_TASK DATA_.
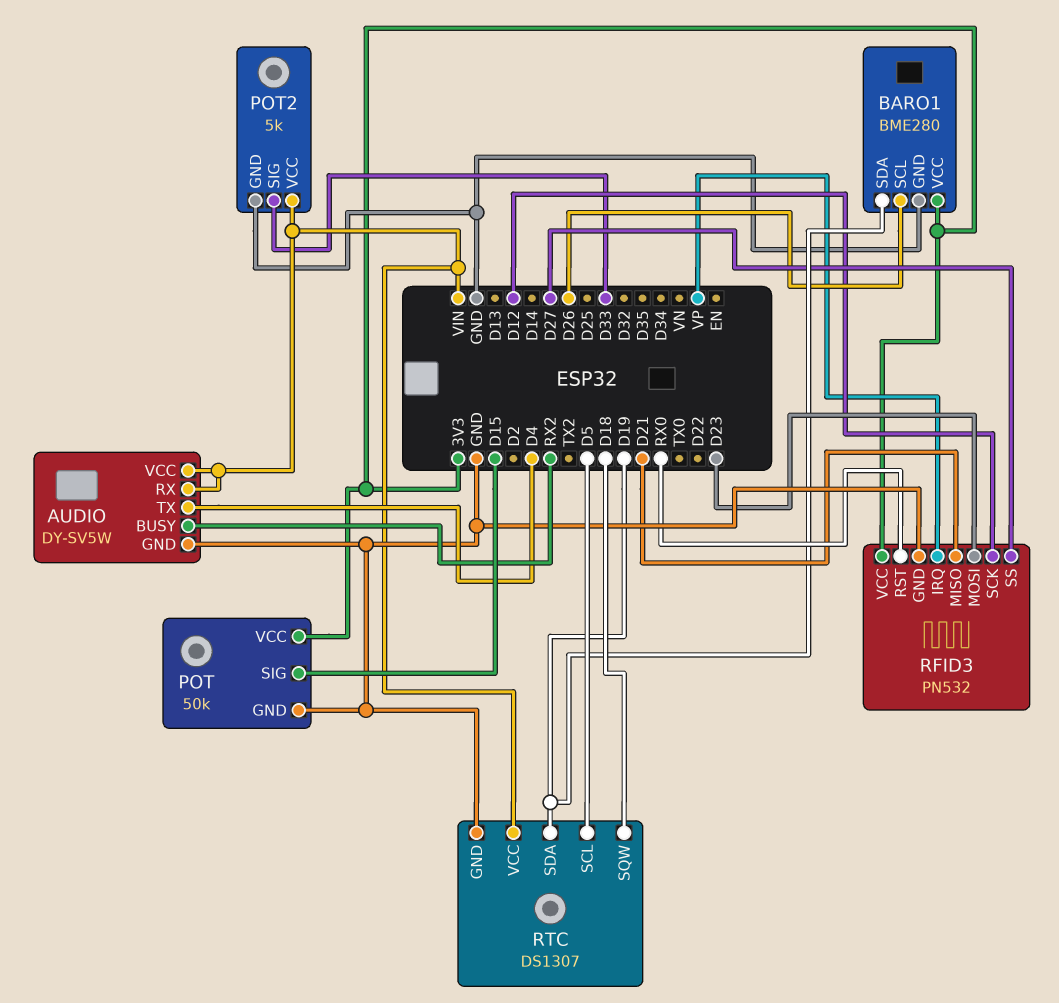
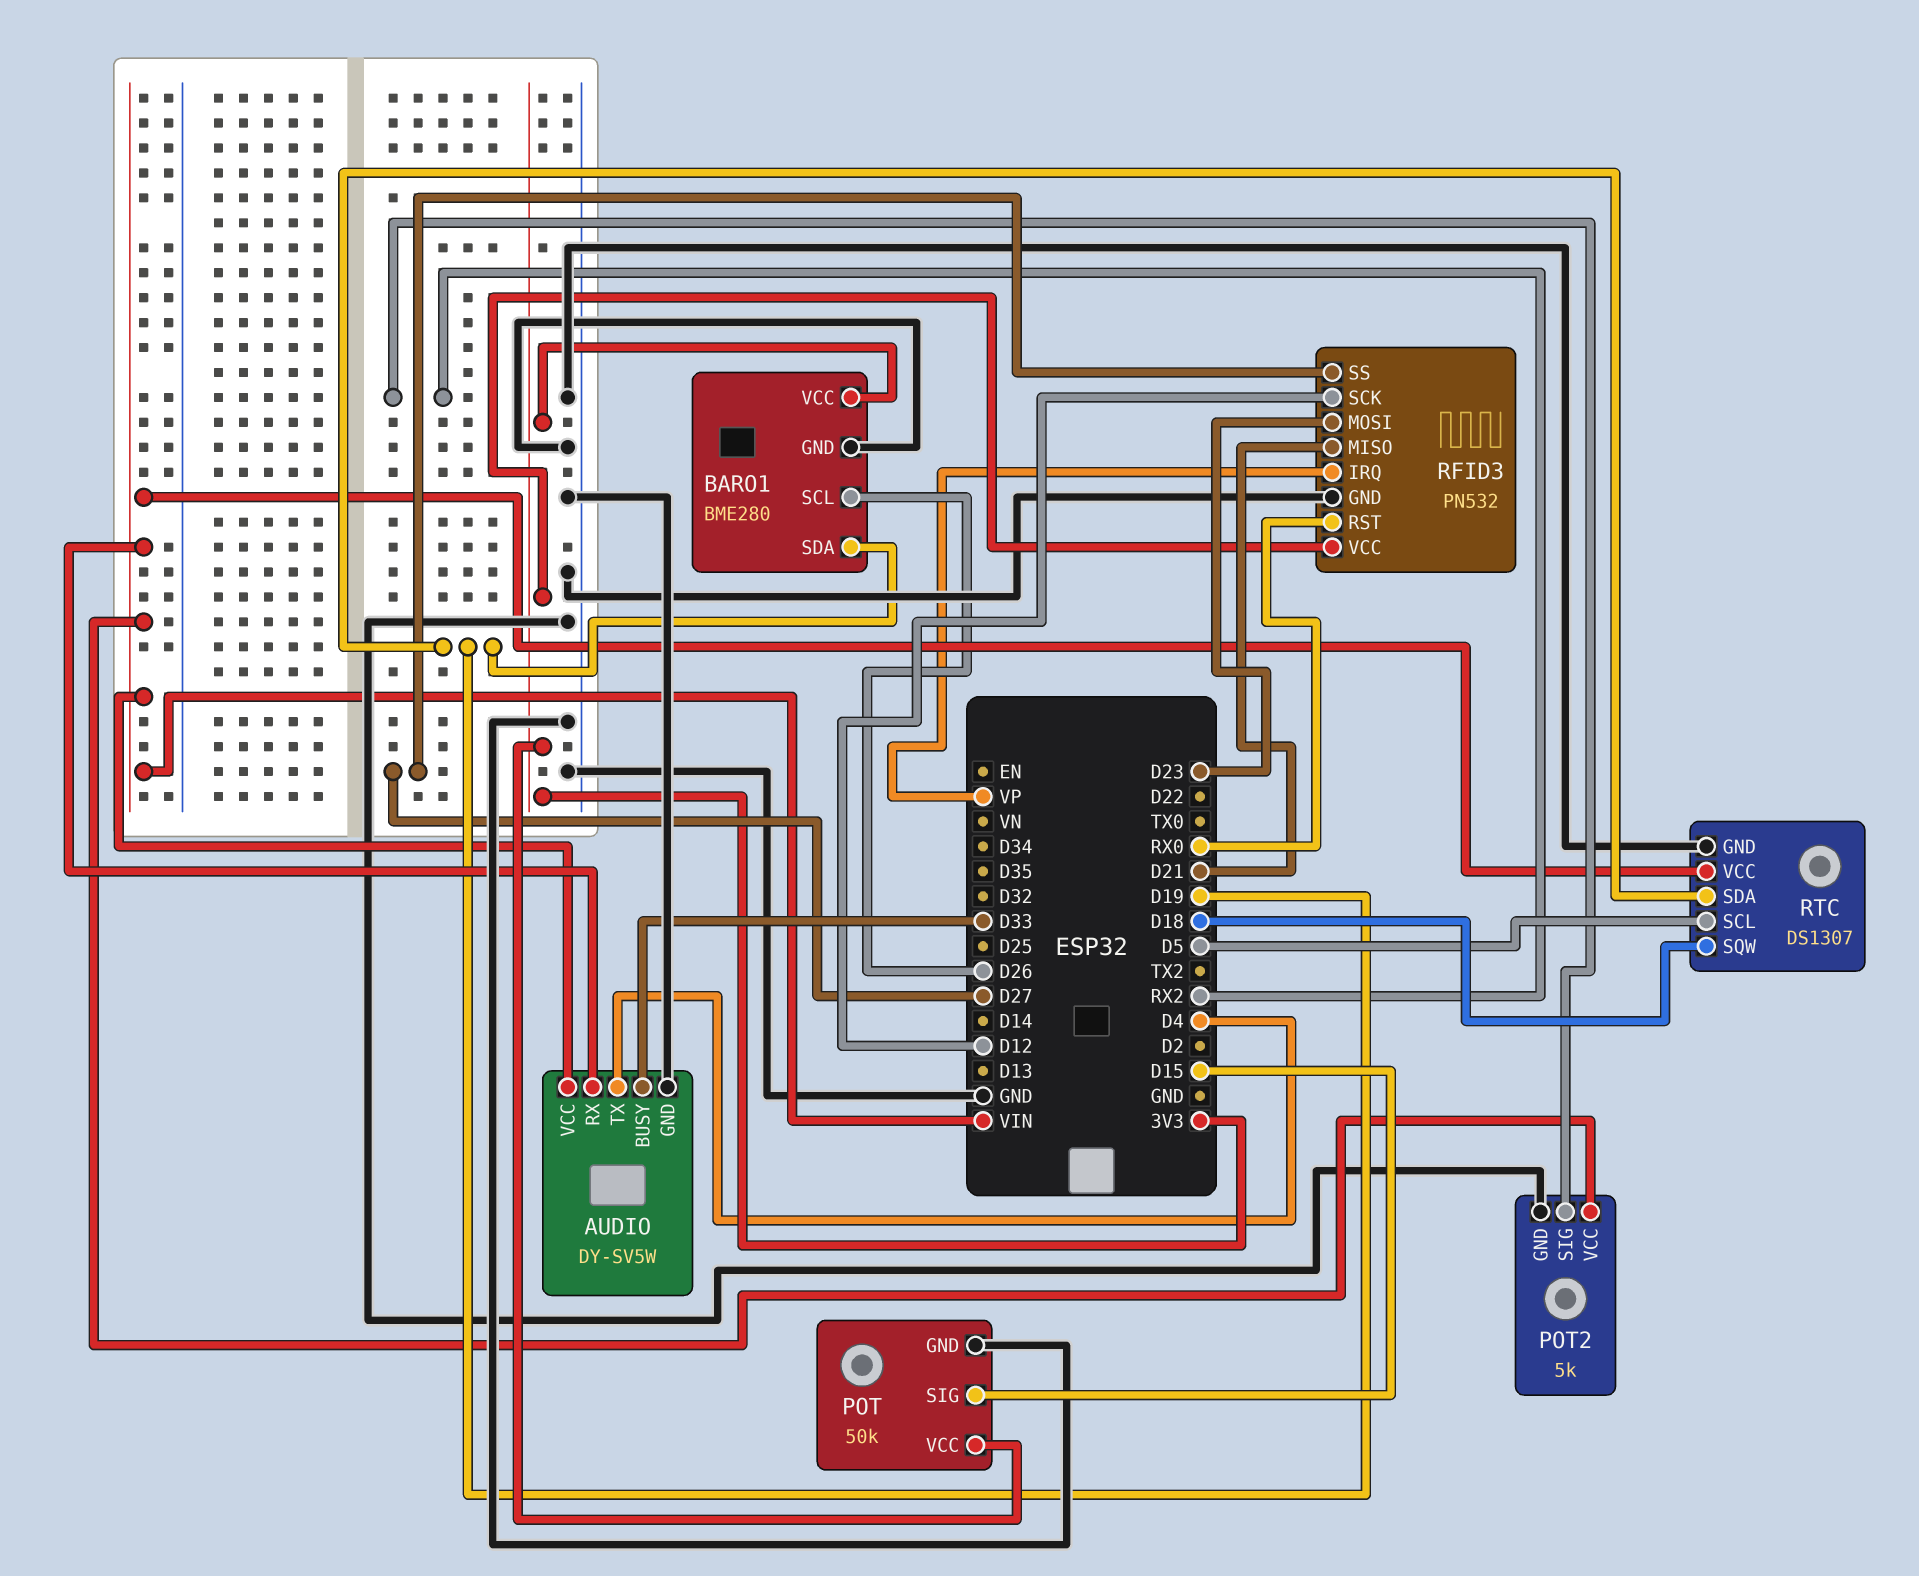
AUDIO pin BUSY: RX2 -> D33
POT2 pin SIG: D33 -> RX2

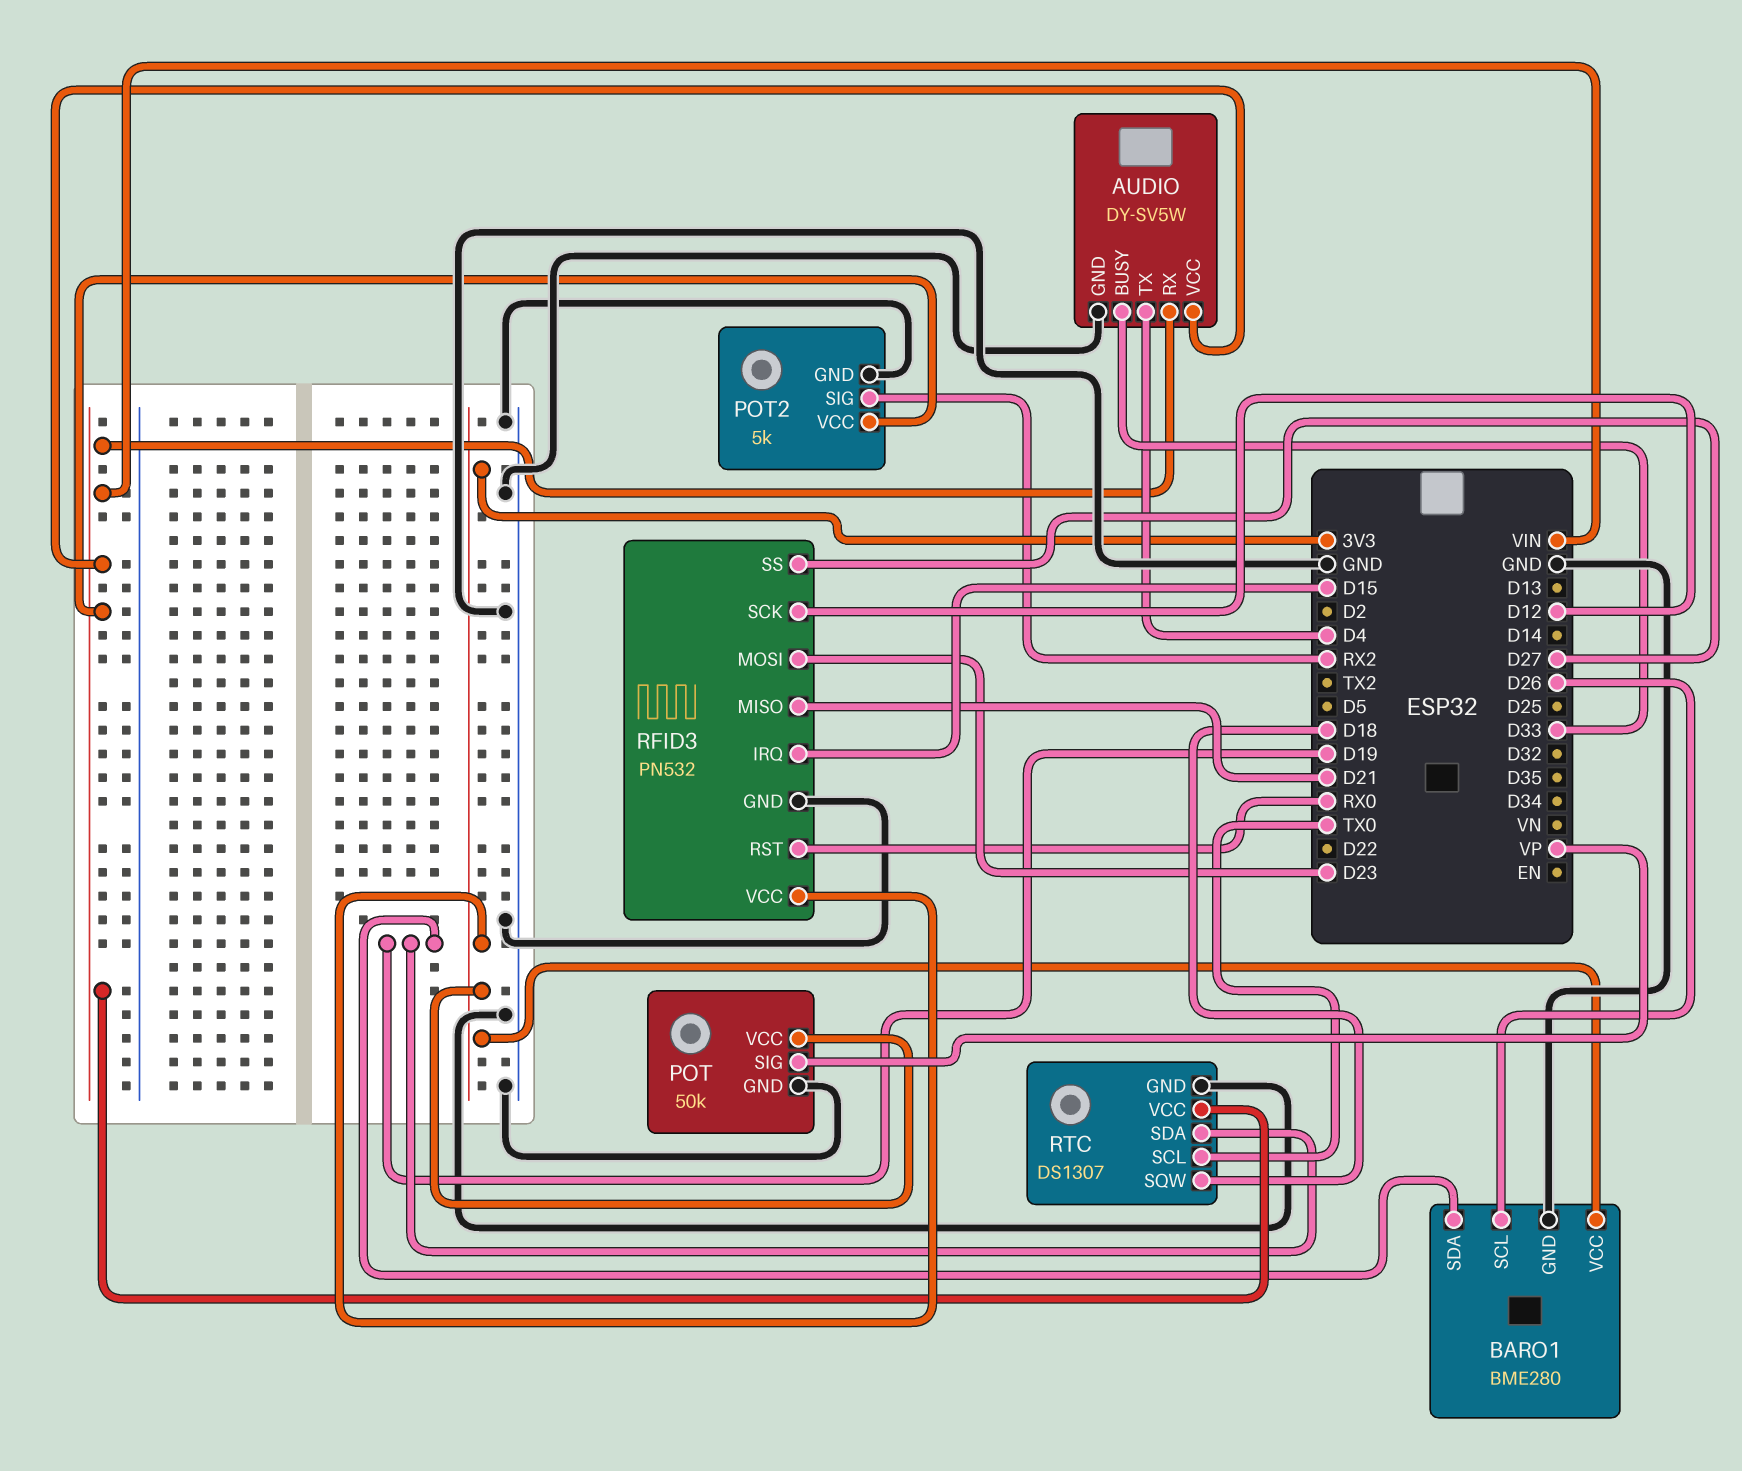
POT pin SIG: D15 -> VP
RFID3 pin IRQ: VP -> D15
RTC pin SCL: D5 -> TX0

--

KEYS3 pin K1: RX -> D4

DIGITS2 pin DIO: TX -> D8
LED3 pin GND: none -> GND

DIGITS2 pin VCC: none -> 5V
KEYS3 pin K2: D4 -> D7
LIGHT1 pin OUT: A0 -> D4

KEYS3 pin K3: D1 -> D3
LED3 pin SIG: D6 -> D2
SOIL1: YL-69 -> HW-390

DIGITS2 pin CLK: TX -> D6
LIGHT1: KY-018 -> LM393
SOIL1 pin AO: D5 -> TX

_TASK PROMPT_. Using the data above, output the line that has "AUDIO pin BUSY: RX2 -> D33", the line that has "RTC pin SCL: D5 -> TX0", and whatever lines fall between, each exactly as it stands and without pictures.

_FINAL ANSWER_.
AUDIO pin BUSY: RX2 -> D33
POT2 pin SIG: D33 -> RX2

POT pin SIG: D15 -> VP
RFID3 pin IRQ: VP -> D15
RTC pin SCL: D5 -> TX0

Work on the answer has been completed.